• [SUPPLIED INFORMATION]:

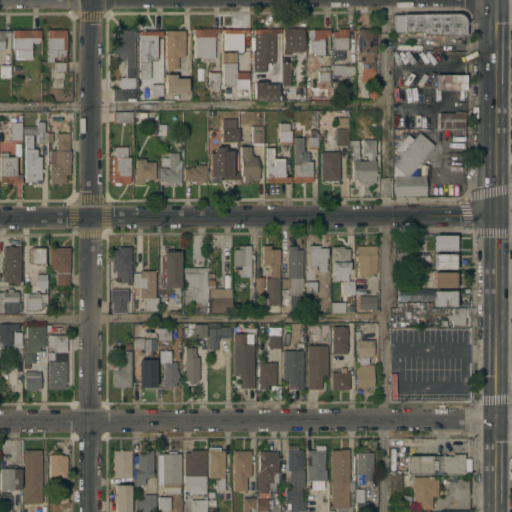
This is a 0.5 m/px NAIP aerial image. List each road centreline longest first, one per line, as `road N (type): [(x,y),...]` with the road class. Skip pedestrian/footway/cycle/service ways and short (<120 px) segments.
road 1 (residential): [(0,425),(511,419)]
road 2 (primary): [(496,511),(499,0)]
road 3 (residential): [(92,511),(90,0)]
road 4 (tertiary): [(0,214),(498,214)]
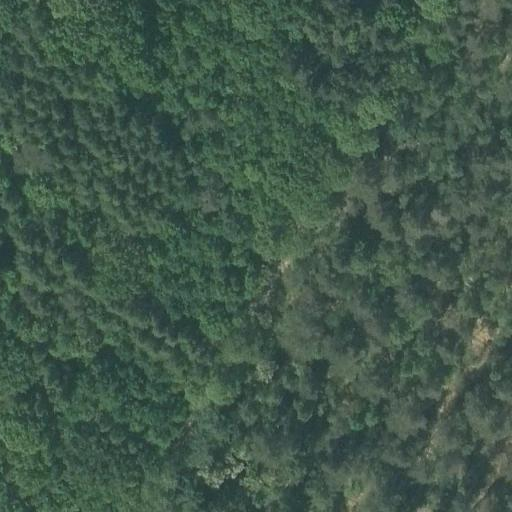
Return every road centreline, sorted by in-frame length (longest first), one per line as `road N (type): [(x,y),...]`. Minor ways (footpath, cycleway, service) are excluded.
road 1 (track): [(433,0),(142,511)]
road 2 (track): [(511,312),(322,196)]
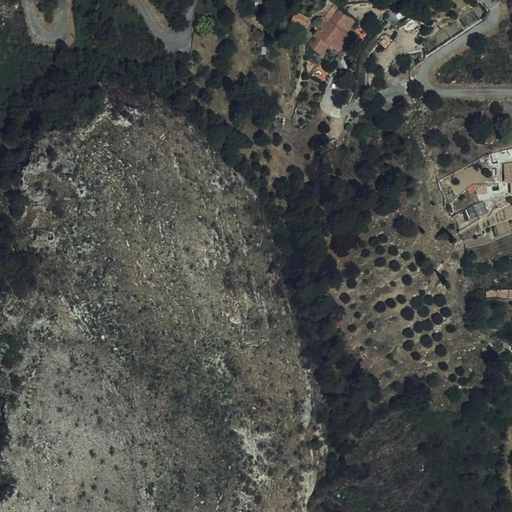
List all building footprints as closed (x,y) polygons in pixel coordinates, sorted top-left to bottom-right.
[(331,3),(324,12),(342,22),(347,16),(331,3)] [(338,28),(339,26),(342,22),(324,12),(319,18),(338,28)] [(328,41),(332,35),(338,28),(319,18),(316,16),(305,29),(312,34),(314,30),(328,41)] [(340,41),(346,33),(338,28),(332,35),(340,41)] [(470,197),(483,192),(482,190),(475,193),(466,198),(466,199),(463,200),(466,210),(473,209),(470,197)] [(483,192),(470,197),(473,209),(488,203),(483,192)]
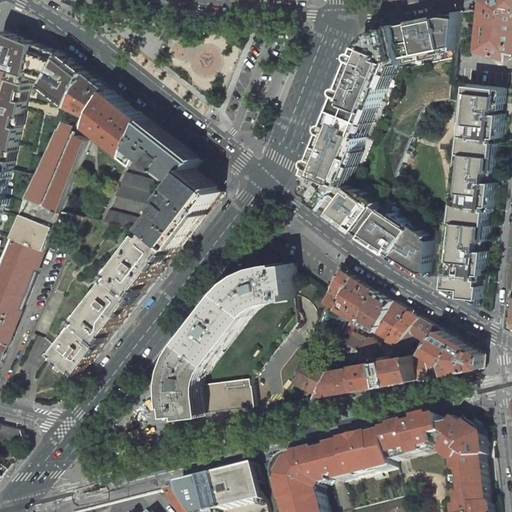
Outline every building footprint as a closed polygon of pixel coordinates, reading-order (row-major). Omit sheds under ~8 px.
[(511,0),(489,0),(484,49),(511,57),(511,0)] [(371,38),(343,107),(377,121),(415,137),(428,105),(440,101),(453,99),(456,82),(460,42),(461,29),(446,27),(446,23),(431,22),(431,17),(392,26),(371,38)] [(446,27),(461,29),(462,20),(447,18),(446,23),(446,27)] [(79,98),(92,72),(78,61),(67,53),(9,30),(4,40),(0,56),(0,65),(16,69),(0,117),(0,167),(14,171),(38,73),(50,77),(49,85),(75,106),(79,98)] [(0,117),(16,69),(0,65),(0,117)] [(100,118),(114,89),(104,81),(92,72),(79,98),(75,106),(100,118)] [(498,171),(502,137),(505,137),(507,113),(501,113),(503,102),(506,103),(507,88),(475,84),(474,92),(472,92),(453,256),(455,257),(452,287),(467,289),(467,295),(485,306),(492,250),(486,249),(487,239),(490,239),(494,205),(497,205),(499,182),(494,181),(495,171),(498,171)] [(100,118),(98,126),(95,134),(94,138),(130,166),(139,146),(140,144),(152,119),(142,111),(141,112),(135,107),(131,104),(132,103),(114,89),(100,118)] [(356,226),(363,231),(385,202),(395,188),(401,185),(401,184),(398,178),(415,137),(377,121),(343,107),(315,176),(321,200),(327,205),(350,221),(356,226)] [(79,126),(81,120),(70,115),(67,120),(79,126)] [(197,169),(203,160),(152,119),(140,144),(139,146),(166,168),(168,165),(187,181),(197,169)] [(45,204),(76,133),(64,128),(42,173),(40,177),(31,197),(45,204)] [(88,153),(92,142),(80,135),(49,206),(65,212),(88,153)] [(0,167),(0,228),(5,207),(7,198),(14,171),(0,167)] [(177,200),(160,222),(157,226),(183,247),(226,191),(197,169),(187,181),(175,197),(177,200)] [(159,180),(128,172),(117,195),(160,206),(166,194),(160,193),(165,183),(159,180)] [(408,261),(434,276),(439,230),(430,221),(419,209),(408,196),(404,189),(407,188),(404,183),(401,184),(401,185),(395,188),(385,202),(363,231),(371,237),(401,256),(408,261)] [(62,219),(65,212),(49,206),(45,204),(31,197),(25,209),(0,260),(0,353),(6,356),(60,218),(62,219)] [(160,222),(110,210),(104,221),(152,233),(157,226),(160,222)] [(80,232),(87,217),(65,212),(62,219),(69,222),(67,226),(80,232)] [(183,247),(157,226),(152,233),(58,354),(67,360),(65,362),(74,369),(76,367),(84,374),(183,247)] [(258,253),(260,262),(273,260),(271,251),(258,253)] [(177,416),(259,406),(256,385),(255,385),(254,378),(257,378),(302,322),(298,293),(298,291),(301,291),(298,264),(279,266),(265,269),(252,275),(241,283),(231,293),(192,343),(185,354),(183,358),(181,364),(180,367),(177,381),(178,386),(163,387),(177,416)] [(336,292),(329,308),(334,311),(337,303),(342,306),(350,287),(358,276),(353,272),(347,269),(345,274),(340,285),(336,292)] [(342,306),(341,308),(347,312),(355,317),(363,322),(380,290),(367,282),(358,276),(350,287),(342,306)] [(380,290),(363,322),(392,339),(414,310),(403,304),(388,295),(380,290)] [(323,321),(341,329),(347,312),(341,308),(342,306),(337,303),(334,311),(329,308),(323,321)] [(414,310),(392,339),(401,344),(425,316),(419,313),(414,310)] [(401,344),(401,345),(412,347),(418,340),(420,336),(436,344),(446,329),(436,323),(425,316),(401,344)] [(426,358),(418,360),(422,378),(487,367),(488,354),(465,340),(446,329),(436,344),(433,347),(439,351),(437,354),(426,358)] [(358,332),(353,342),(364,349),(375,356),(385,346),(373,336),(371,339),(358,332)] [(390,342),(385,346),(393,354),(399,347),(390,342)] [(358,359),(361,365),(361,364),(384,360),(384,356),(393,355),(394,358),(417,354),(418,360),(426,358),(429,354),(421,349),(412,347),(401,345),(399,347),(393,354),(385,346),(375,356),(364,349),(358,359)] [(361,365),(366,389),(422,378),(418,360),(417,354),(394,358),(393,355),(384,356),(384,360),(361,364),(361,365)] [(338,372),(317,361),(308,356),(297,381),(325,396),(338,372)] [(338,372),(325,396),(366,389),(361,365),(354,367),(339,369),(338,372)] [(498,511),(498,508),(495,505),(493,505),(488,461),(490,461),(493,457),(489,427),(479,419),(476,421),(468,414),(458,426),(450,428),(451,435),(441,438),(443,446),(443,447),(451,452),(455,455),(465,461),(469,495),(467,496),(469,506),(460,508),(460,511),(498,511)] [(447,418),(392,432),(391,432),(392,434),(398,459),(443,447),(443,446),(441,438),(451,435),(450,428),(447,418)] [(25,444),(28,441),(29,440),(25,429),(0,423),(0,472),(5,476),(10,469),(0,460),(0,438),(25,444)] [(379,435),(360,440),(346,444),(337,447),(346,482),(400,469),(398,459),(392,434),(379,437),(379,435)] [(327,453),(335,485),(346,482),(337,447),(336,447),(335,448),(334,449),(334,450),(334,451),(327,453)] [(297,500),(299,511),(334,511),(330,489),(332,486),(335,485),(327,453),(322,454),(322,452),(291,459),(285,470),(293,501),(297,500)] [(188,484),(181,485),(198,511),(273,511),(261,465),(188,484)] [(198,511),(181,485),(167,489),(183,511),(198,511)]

• [PROMPT]:
Can you return every entry above verbatim, without the pictures?

• [WORKED ANSWER]:
This is a 0.5 m/px NAIP aerial image. List each road centreline longest first, one per line, as `road N (type): [(x,y),...]` with the road class. Skip pedestrian/footway/cycle/service ways and short (<120 px) segments.
road 1 (residential): [(0,425),(511,419)]
road 2 (primary): [(496,511),(499,0)]
road 3 (residential): [(92,511),(90,0)]
road 4 (tertiary): [(0,214),(498,214)]
Return every road centreline, sorted by in-frame length (longest first), one per line as `road N (type): [(x,y),...]`. Minor ways (footpath, cycleway, service) are excluded.
road 1 (track): [(433,0),(142,511)]
road 2 (track): [(511,312),(322,196)]
List all building footprints as closed (x,y) polygons in pixel coordinates, sorted top-left to bottom-right.
[(331,3),(324,12),(342,22),(347,16),(331,3)] [(338,28),(339,26),(342,22),(324,12),(319,18),(338,28)] [(328,41),(332,35),(338,28),(319,18),(316,16),(305,29),(312,34),(314,30),(328,41)] [(340,41),(346,33),(338,28),(332,35),(340,41)] [(470,197),(483,192),(482,190),(475,193),(466,198),(466,199),(463,200),(466,210),(473,209),(470,197)] [(483,192),(470,197),(473,209),(488,203),(483,192)]
Outline every building footprint as a closed polygon of pixel coordinates, reading-order (row-major). Omit sheds under ~8 px.
[(511,0),(489,0),(484,49),(511,57),(511,0)] [(371,38),(343,107),(377,121),(415,137),(428,105),(440,101),(453,99),(456,82),(460,42),(461,29),(446,27),(446,23),(431,22),(431,17),(392,26),(371,38)] [(446,27),(461,29),(462,20),(447,18),(446,23),(446,27)] [(79,98),(92,72),(78,61),(67,53),(9,30),(4,40),(0,56),(0,65),(16,69),(0,117),(0,167),(14,171),(38,73),(50,77),(49,85),(75,106),(79,98)] [(0,117),(16,69),(0,65),(0,117)] [(100,118),(114,89),(104,81),(92,72),(79,98),(75,106),(100,118)] [(498,171),(502,137),(505,137),(507,113),(501,113),(503,102),(506,103),(507,88),(475,84),(474,92),(472,92),(453,256),(455,257),(452,287),(467,289),(467,295),(485,306),(492,250),(486,249),(487,239),(490,239),(494,205),(497,205),(499,182),(494,181),(495,171),(498,171)] [(100,118),(98,126),(95,134),(94,138),(130,166),(139,146),(140,144),(152,119),(142,111),(141,112),(135,107),(131,104),(132,103),(114,89),(100,118)] [(356,226),(363,231),(385,202),(395,188),(401,185),(401,184),(398,178),(415,137),(377,121),(343,107),(315,176),(321,200),(327,205),(350,221),(356,226)] [(79,126),(81,120),(70,115),(67,120),(79,126)] [(197,169),(203,160),(152,119),(140,144),(139,146),(166,168),(168,165),(187,181),(197,169)] [(45,204),(76,133),(64,128),(42,173),(40,177),(31,197),(45,204)] [(88,153),(92,142),(80,135),(49,206),(65,212),(88,153)] [(0,167),(0,228),(5,207),(7,198),(14,171),(0,167)] [(177,200),(160,222),(157,226),(183,247),(226,191),(197,169),(187,181),(175,197),(177,200)] [(159,180),(128,172),(117,195),(160,206),(166,194),(160,193),(165,183),(159,180)] [(408,261),(434,276),(439,230),(430,221),(419,209),(408,196),(404,189),(407,188),(404,183),(401,184),(401,185),(395,188),(385,202),(363,231),(371,237),(401,256),(408,261)] [(62,219),(65,212),(49,206),(45,204),(31,197),(25,209),(0,260),(0,353),(6,356),(60,218),(62,219)] [(160,222),(110,210),(104,221),(152,233),(157,226),(160,222)] [(80,232),(87,217),(65,212),(62,219),(69,222),(67,226),(80,232)] [(183,247),(157,226),(152,233),(58,354),(67,360),(65,362),(74,369),(76,367),(84,374),(183,247)] [(258,253),(260,262),(273,260),(271,251),(258,253)] [(177,416),(259,406),(256,385),(255,385),(254,378),(257,378),(302,322),(298,293),(298,291),(301,291),(298,264),(279,266),(265,269),(252,275),(241,283),(231,293),(192,343),(185,354),(183,358),(181,364),(180,367),(177,381),(178,386),(163,387),(177,416)] [(336,292),(329,308),(334,311),(337,303),(342,306),(350,287),(358,276),(353,272),(347,269),(345,274),(340,285),(336,292)] [(342,306),(341,308),(347,312),(355,317),(363,322),(380,290),(367,282),(358,276),(350,287),(342,306)] [(380,290),(363,322),(392,339),(414,310),(403,304),(388,295),(380,290)] [(323,321),(341,329),(347,312),(341,308),(342,306),(337,303),(334,311),(329,308),(323,321)] [(414,310),(392,339),(401,344),(425,316),(419,313),(414,310)] [(401,344),(401,345),(412,347),(418,340),(420,336),(436,344),(446,329),(436,323),(425,316),(401,344)] [(426,358),(418,360),(422,378),(487,367),(488,354),(465,340),(446,329),(436,344),(433,347),(439,351),(437,354),(426,358)] [(358,332),(353,342),(364,349),(375,356),(385,346),(373,336),(371,339),(358,332)] [(390,342),(385,346),(393,354),(399,347),(390,342)] [(358,359),(361,365),(361,364),(384,360),(384,356),(393,355),(394,358),(417,354),(418,360),(426,358),(429,354),(421,349),(412,347),(401,345),(399,347),(393,354),(385,346),(375,356),(364,349),(358,359)] [(361,365),(366,389),(422,378),(418,360),(417,354),(394,358),(393,355),(384,356),(384,360),(361,364),(361,365)] [(338,372),(317,361),(308,356),(297,381),(325,396),(338,372)] [(338,372),(325,396),(366,389),(361,365),(354,367),(339,369),(338,372)] [(498,511),(498,508),(495,505),(493,505),(488,461),(490,461),(493,457),(489,427),(479,419),(476,421),(468,414),(458,426),(450,428),(451,435),(441,438),(443,446),(443,447),(451,452),(455,455),(465,461),(469,495),(467,496),(469,506),(460,508),(460,511),(498,511)] [(447,418),(392,432),(391,432),(392,434),(398,459),(443,447),(443,446),(441,438),(451,435),(450,428),(447,418)] [(25,444),(28,441),(29,440),(25,429),(0,423),(0,472),(5,476),(10,469),(0,460),(0,438),(25,444)] [(379,435),(360,440),(346,444),(337,447),(346,482),(400,469),(398,459),(392,434),(379,437),(379,435)] [(327,453),(335,485),(346,482),(337,447),(336,447),(335,448),(334,449),(334,450),(334,451),(327,453)] [(297,500),(299,511),(334,511),(330,489),(332,486),(335,485),(327,453),(322,454),(322,452),(291,459),(285,470),(293,501),(297,500)] [(188,484),(181,485),(198,511),(273,511),(261,465),(188,484)] [(198,511),(181,485),(167,489),(183,511),(198,511)]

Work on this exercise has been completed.